Provided material ::
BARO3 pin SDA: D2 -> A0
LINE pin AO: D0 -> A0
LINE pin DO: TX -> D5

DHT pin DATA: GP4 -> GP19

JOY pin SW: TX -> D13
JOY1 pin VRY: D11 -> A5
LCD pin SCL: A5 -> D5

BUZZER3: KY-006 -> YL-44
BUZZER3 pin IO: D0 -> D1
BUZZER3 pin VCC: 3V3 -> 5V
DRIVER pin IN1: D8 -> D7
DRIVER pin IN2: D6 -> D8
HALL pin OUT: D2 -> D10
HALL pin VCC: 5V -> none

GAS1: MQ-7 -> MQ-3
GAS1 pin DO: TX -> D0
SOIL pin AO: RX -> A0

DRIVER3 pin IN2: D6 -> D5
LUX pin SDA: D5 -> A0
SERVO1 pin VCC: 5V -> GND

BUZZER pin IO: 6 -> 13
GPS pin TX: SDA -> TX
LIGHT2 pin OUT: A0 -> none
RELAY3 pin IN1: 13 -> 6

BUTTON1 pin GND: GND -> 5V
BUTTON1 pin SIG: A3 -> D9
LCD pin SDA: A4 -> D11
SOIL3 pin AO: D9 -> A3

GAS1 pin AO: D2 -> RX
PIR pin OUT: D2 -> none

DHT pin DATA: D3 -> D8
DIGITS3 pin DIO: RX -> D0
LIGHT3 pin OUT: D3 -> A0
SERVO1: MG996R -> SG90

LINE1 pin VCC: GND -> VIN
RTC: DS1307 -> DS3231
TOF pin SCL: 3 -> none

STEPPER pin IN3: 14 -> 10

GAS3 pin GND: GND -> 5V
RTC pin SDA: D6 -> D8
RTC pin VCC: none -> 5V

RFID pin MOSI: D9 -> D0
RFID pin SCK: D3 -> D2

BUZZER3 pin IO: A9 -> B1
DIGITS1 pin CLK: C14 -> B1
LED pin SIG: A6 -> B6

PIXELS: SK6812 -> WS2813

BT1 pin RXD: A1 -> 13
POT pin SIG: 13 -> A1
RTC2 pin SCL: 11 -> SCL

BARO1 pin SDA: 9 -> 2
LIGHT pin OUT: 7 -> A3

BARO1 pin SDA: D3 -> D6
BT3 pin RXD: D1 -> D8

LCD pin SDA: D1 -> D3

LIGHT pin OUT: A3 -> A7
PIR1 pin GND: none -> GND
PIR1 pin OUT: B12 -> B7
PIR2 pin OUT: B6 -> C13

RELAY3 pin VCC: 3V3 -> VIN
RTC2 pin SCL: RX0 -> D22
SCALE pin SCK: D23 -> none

Task statement ::
Restate the records in full, keeping every word as it is.

Result of the exercise ::
BARO3 pin SDA: D2 -> A0
LINE pin AO: D0 -> A0
LINE pin DO: TX -> D5

DHT pin DATA: GP4 -> GP19

JOY pin SW: TX -> D13
JOY1 pin VRY: D11 -> A5
LCD pin SCL: A5 -> D5

BUZZER3: KY-006 -> YL-44
BUZZER3 pin IO: D0 -> D1
BUZZER3 pin VCC: 3V3 -> 5V
DRIVER pin IN1: D8 -> D7
DRIVER pin IN2: D6 -> D8
HALL pin OUT: D2 -> D10
HALL pin VCC: 5V -> none

GAS1: MQ-7 -> MQ-3
GAS1 pin DO: TX -> D0
SOIL pin AO: RX -> A0

DRIVER3 pin IN2: D6 -> D5
LUX pin SDA: D5 -> A0
SERVO1 pin VCC: 5V -> GND

BUZZER pin IO: 6 -> 13
GPS pin TX: SDA -> TX
LIGHT2 pin OUT: A0 -> none
RELAY3 pin IN1: 13 -> 6

BUTTON1 pin GND: GND -> 5V
BUTTON1 pin SIG: A3 -> D9
LCD pin SDA: A4 -> D11
SOIL3 pin AO: D9 -> A3

GAS1 pin AO: D2 -> RX
PIR pin OUT: D2 -> none

DHT pin DATA: D3 -> D8
DIGITS3 pin DIO: RX -> D0
LIGHT3 pin OUT: D3 -> A0
SERVO1: MG996R -> SG90

LINE1 pin VCC: GND -> VIN
RTC: DS1307 -> DS3231
TOF pin SCL: 3 -> none

STEPPER pin IN3: 14 -> 10

GAS3 pin GND: GND -> 5V
RTC pin SDA: D6 -> D8
RTC pin VCC: none -> 5V

RFID pin MOSI: D9 -> D0
RFID pin SCK: D3 -> D2

BUZZER3 pin IO: A9 -> B1
DIGITS1 pin CLK: C14 -> B1
LED pin SIG: A6 -> B6

PIXELS: SK6812 -> WS2813

BT1 pin RXD: A1 -> 13
POT pin SIG: 13 -> A1
RTC2 pin SCL: 11 -> SCL

BARO1 pin SDA: 9 -> 2
LIGHT pin OUT: 7 -> A3

BARO1 pin SDA: D3 -> D6
BT3 pin RXD: D1 -> D8

LCD pin SDA: D1 -> D3

LIGHT pin OUT: A3 -> A7
PIR1 pin GND: none -> GND
PIR1 pin OUT: B12 -> B7
PIR2 pin OUT: B6 -> C13

RELAY3 pin VCC: 3V3 -> VIN
RTC2 pin SCL: RX0 -> D22
SCALE pin SCK: D23 -> none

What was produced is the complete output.